Please reproduce the listing verbatim, without its images.

(Provided data):
+ + + + + + +
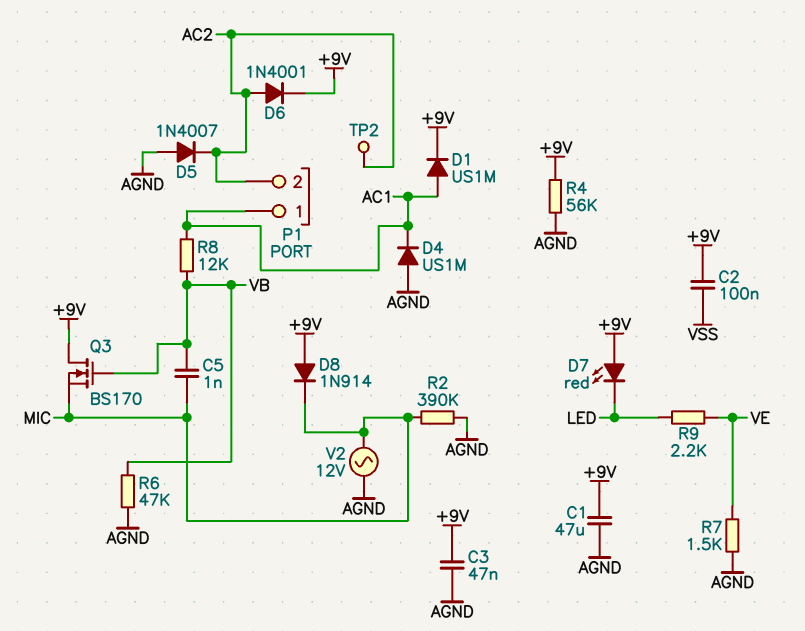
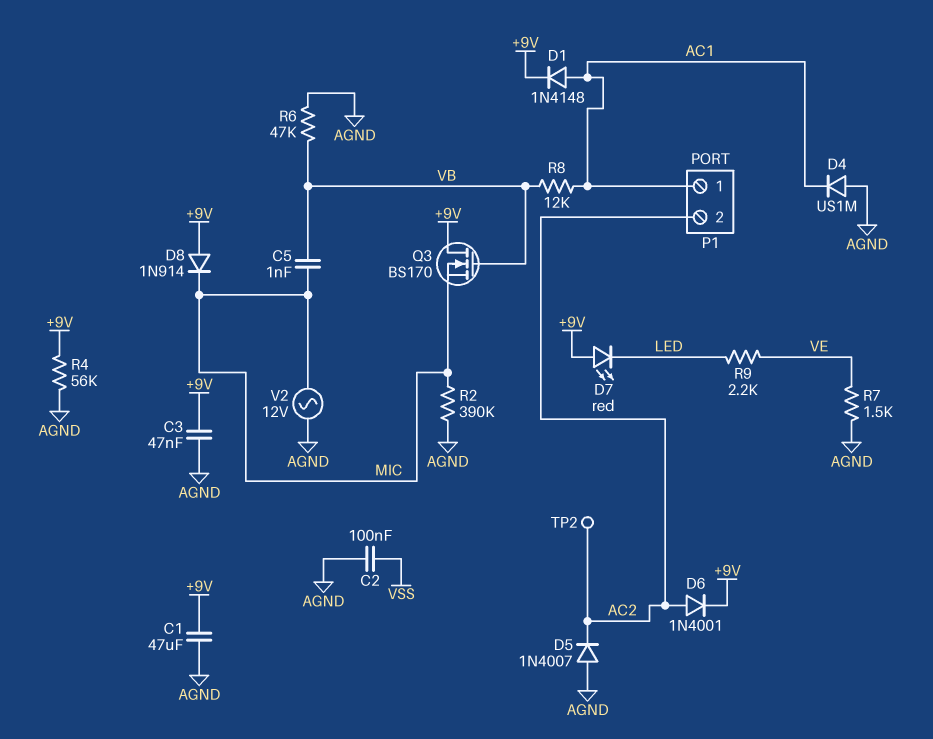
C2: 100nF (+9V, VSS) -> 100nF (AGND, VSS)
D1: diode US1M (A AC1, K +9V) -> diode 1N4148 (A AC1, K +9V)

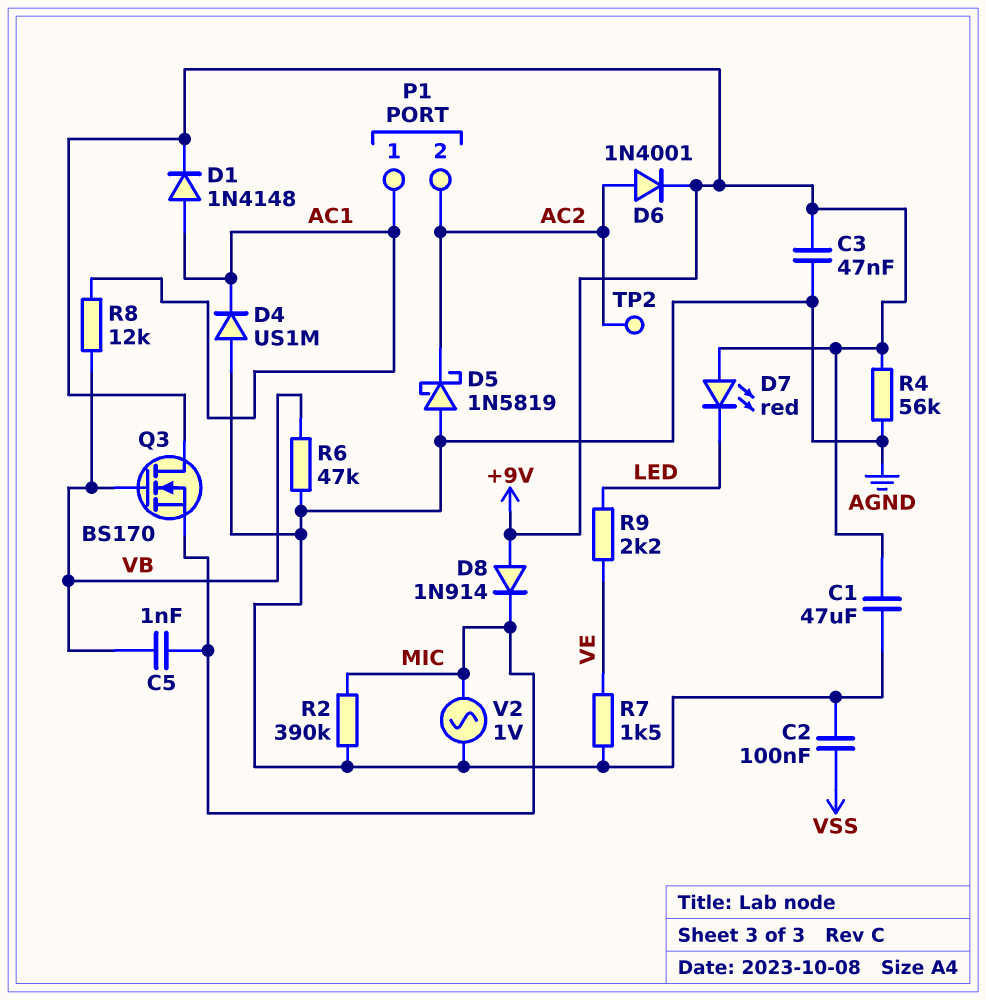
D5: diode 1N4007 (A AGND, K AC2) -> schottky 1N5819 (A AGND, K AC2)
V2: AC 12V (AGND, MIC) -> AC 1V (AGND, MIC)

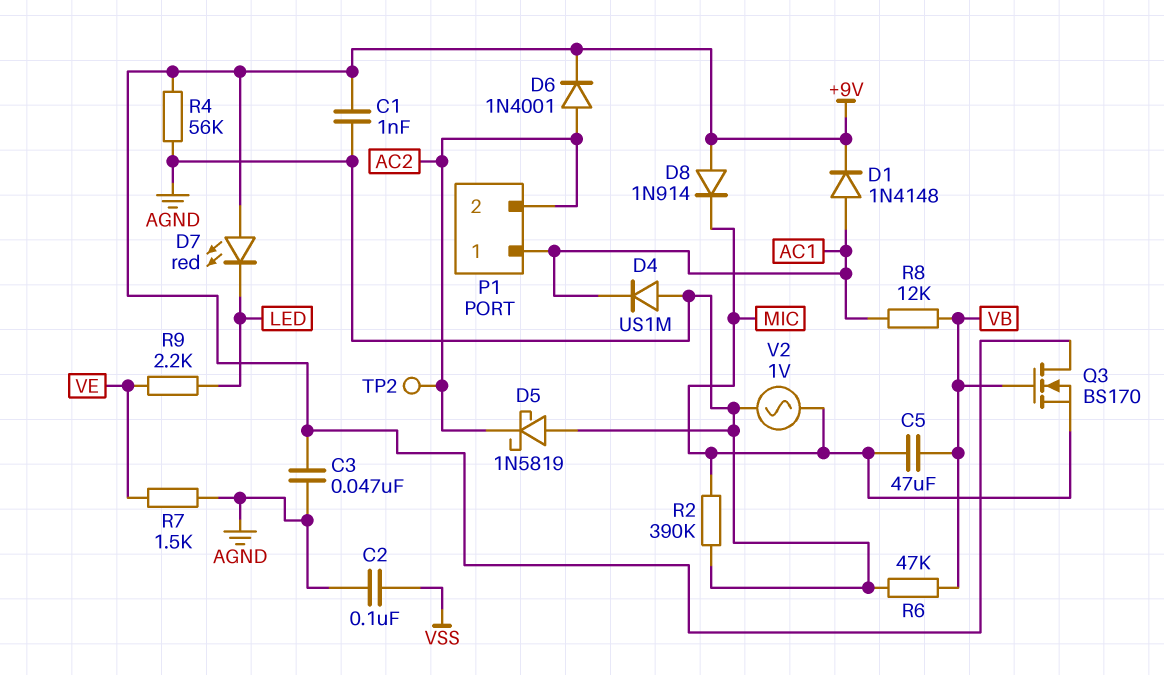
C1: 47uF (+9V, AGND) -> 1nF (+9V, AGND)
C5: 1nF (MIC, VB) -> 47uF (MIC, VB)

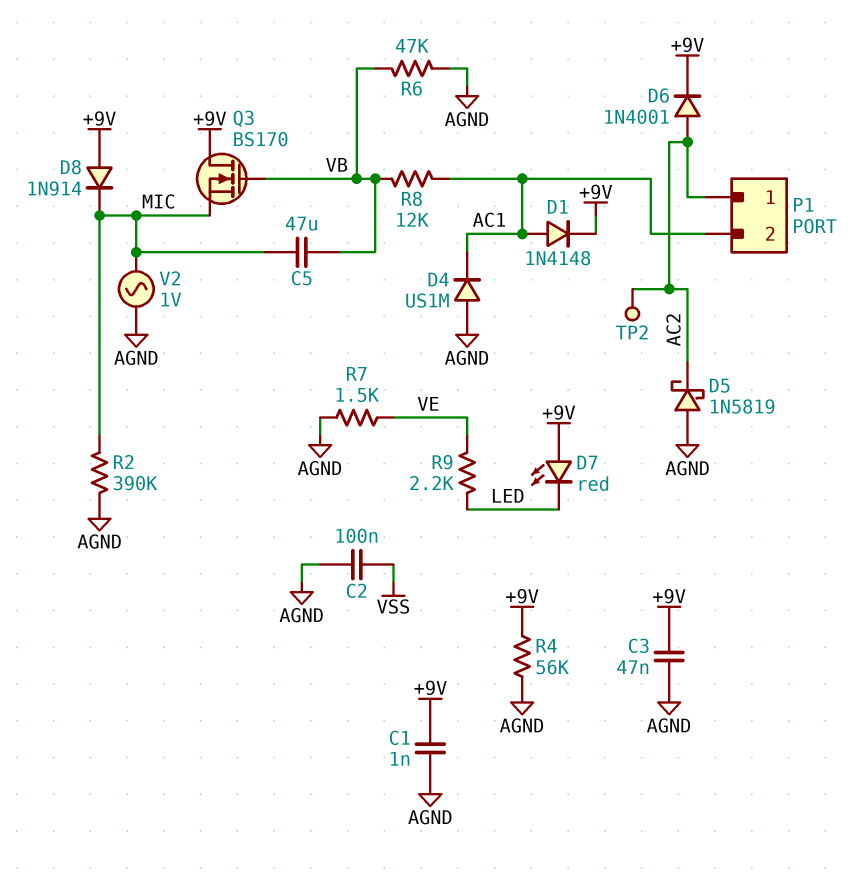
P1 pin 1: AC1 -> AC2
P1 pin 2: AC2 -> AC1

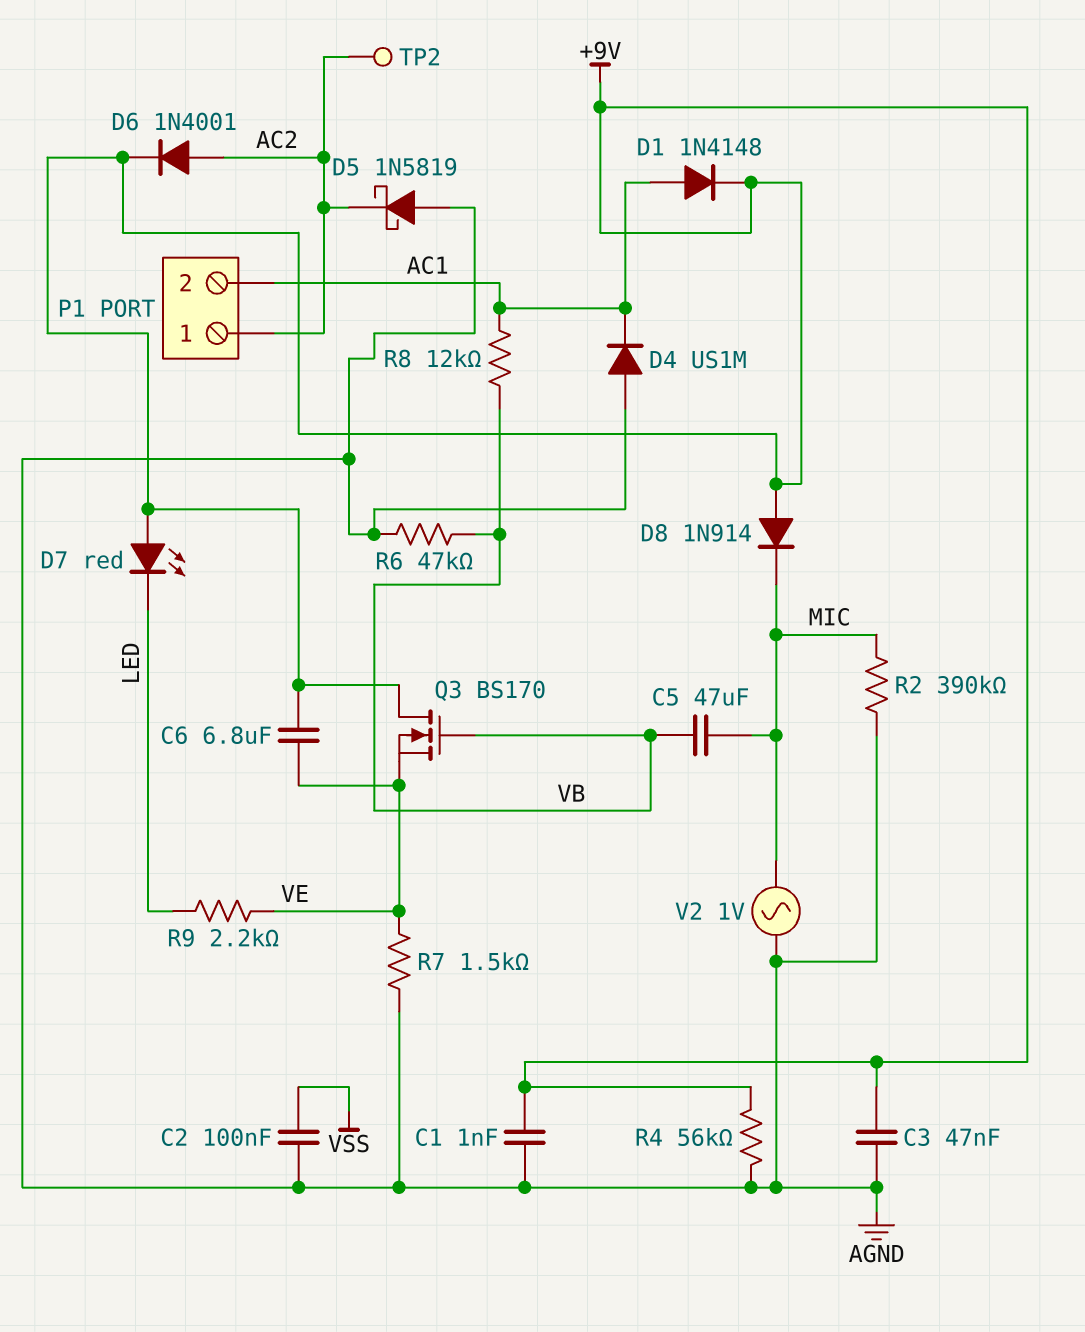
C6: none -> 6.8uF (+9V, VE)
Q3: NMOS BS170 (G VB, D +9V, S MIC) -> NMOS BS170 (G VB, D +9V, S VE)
+ + + + + + +
(Exercise response):
C2: 100nF (+9V, VSS) -> 100nF (AGND, VSS)
D1: diode US1M (A AC1, K +9V) -> diode 1N4148 (A AC1, K +9V)

D5: diode 1N4007 (A AGND, K AC2) -> schottky 1N5819 (A AGND, K AC2)
V2: AC 12V (AGND, MIC) -> AC 1V (AGND, MIC)

C1: 47uF (+9V, AGND) -> 1nF (+9V, AGND)
C5: 1nF (MIC, VB) -> 47uF (MIC, VB)

P1 pin 1: AC1 -> AC2
P1 pin 2: AC2 -> AC1

C6: none -> 6.8uF (+9V, VE)
Q3: NMOS BS170 (G VB, D +9V, S MIC) -> NMOS BS170 (G VB, D +9V, S VE)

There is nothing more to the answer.